▸ TASK DIRECTIONS
Write out exactly the lines below from the one containing "The brown banana fruit at (702" to the last, both ends kept, and nothing more; skip all pictures.

▸ DATASET ENTRIES
= = = = = = =

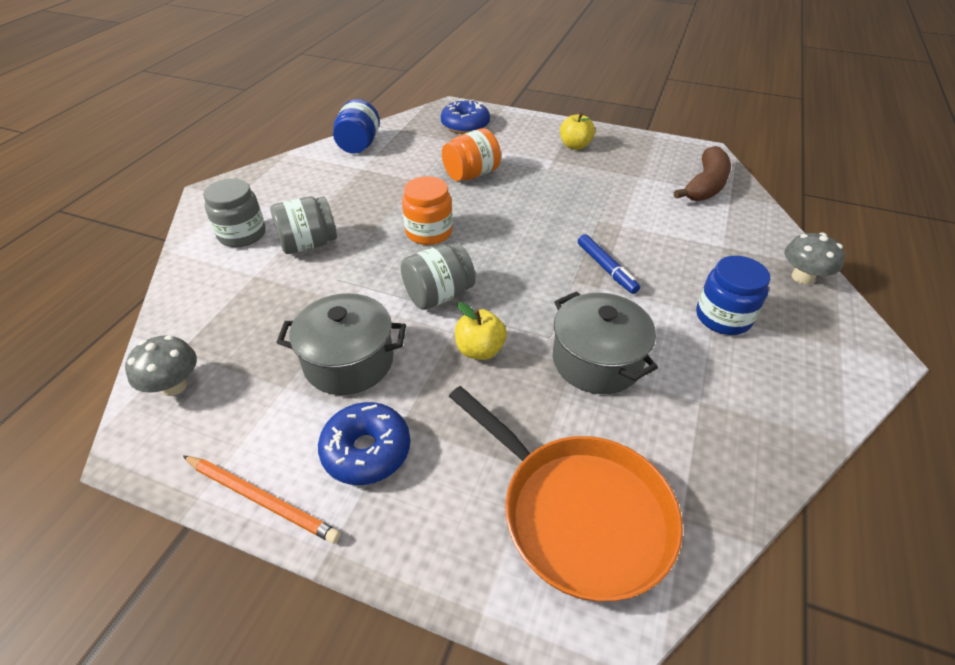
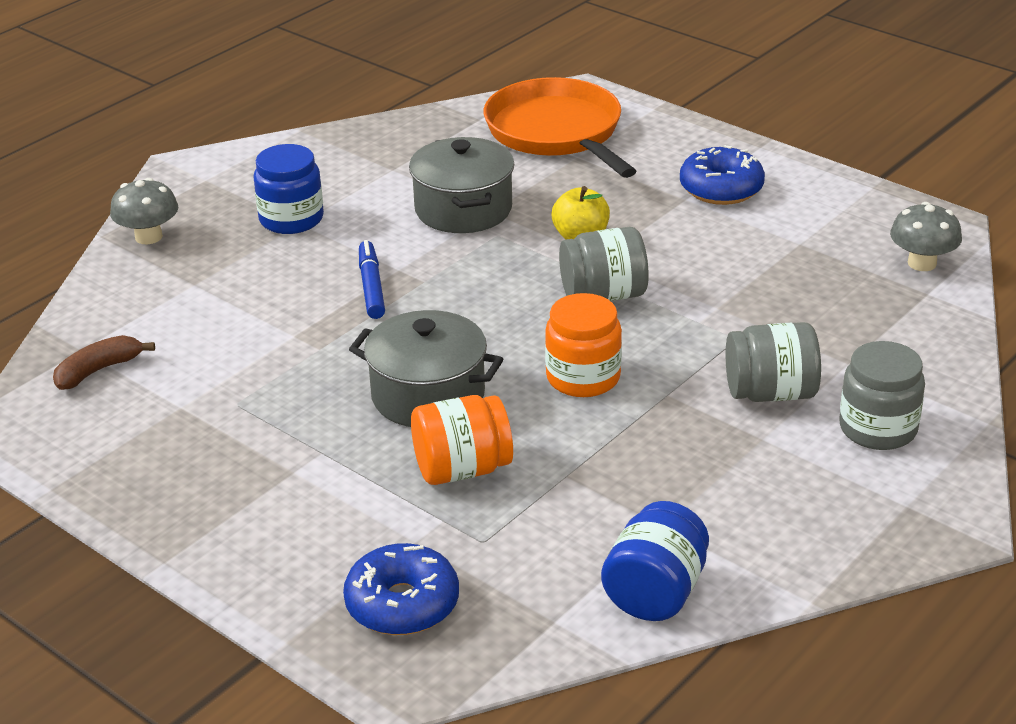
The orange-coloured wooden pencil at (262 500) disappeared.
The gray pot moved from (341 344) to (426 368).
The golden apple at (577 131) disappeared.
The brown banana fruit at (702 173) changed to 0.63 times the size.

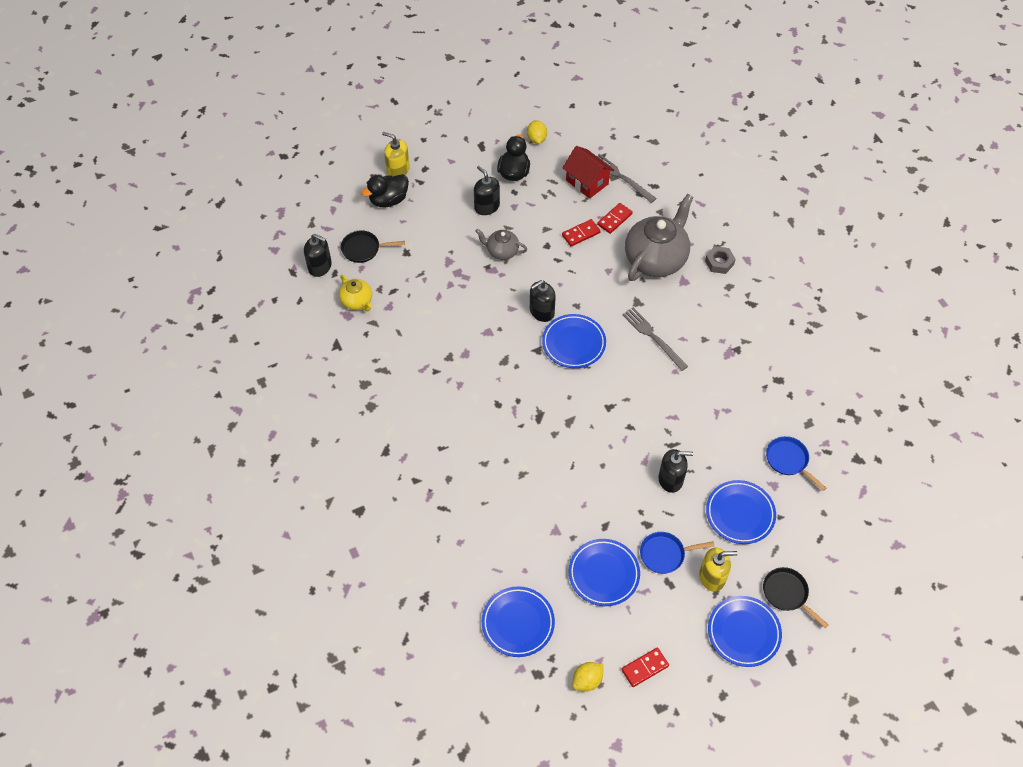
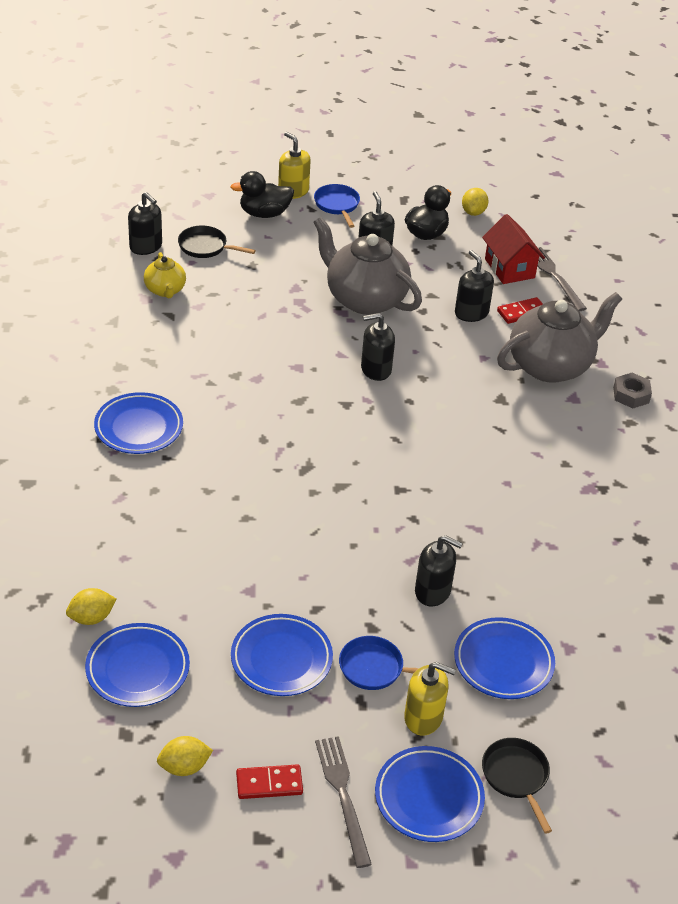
The gray teapot at (501 244) changed to 1.99 times the size.
The royal blue flat dish moved from (574 341) to (138 423).
The scarlet domino at (581 232) was replaced by the ebony pump bottle at (474 286).
The gray dinner fork moved from (655 339) to (343 802).
The royal blue skillet moved from (796 463) to (337 206).
The golden toy lemon at (91 606) appeared.

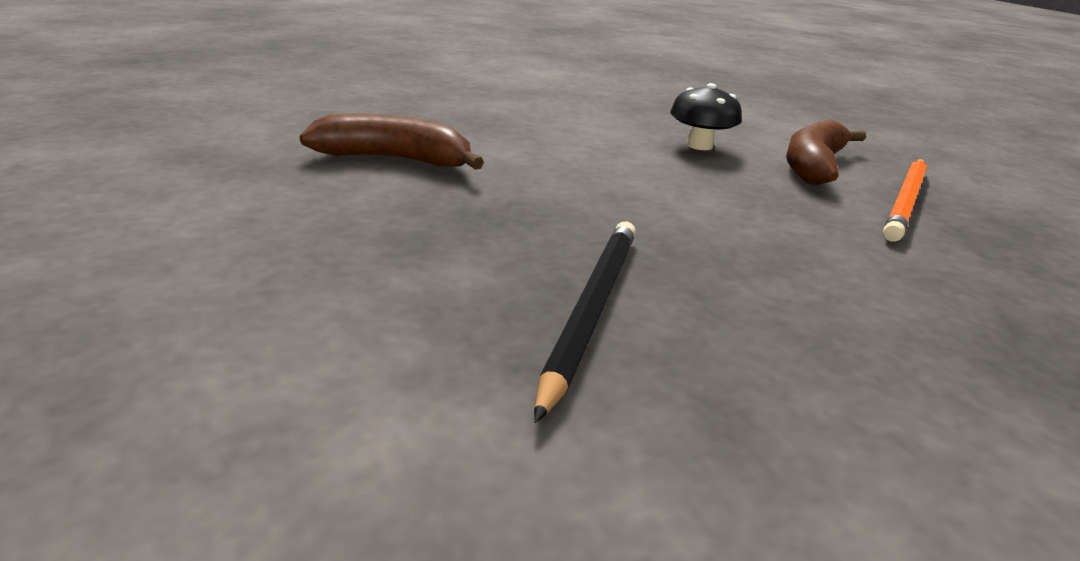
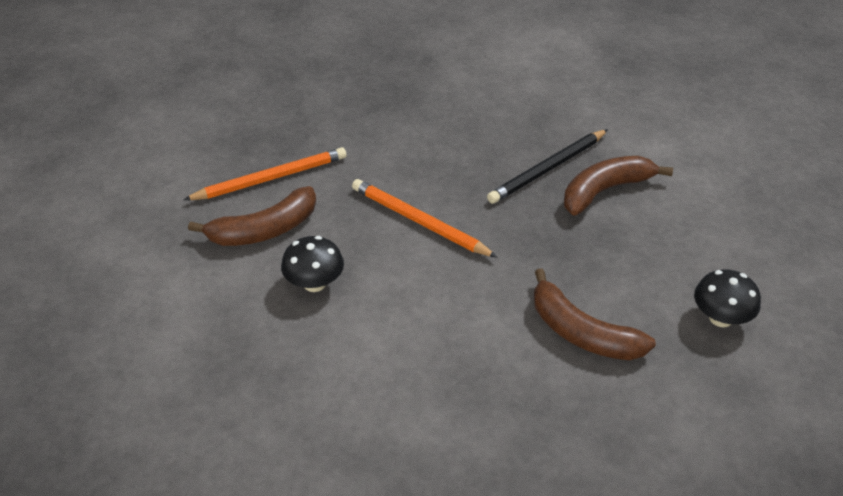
The orange-coloured wooden pencil at (424 218) appeared.
The brown banana fruit at (618 185) appeared.
The ebony toadstool at (727 298) appeared.

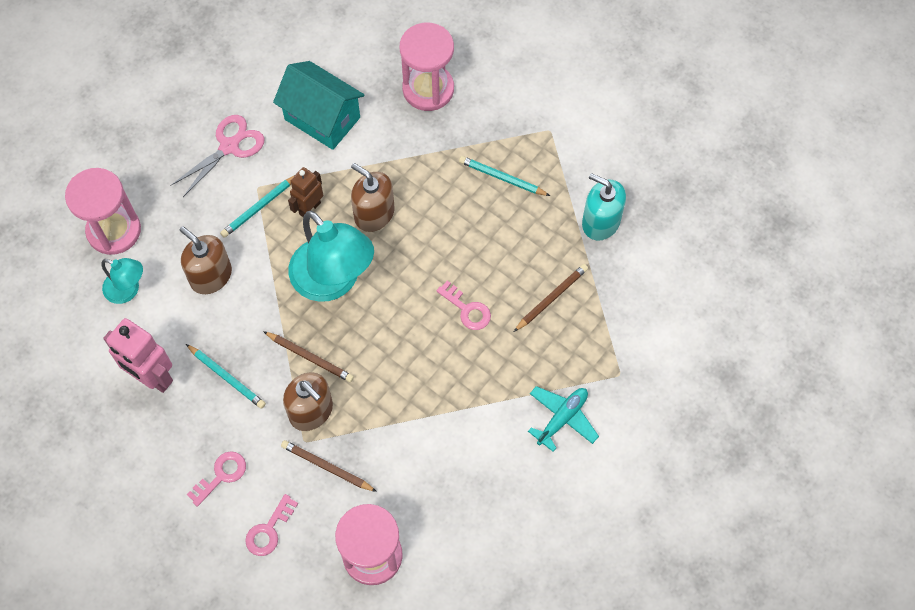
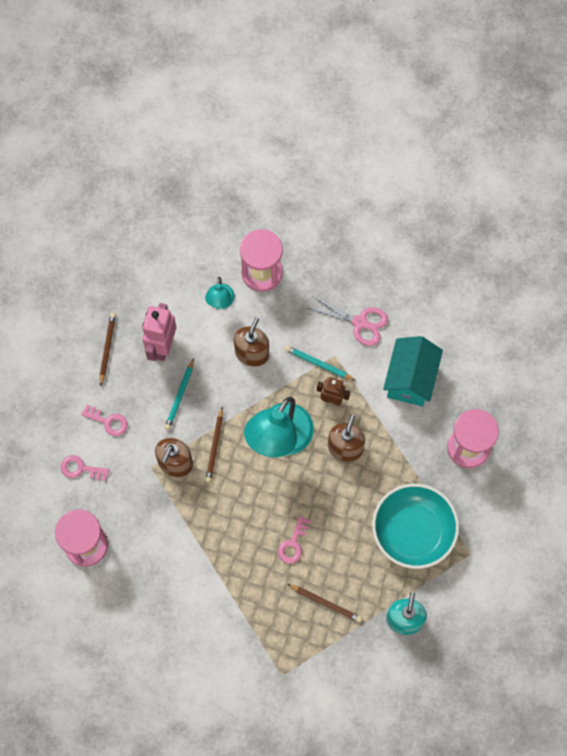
The brown wooden pencil moved from (329 466) to (107 350).
The aqua wooden pencil at (504 176) was replaced by the aqua deep dish at (415 526).
The aqua aeroplane at (563 419) disappeared.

= = = = = = =

▸ TASK OUTPUT
The brown banana fruit at (702 173) changed to 0.63 times the size.

The gray teapot at (501 244) changed to 1.99 times the size.
The royal blue flat dish moved from (574 341) to (138 423).
The scarlet domino at (581 232) was replaced by the ebony pump bottle at (474 286).
The gray dinner fork moved from (655 339) to (343 802).
The royal blue skillet moved from (796 463) to (337 206).
The golden toy lemon at (91 606) appeared.

The orange-coloured wooden pencil at (424 218) appeared.
The brown banana fruit at (618 185) appeared.
The ebony toadstool at (727 298) appeared.

The brown wooden pencil moved from (329 466) to (107 350).
The aqua wooden pencil at (504 176) was replaced by the aqua deep dish at (415 526).
The aqua aeroplane at (563 419) disappeared.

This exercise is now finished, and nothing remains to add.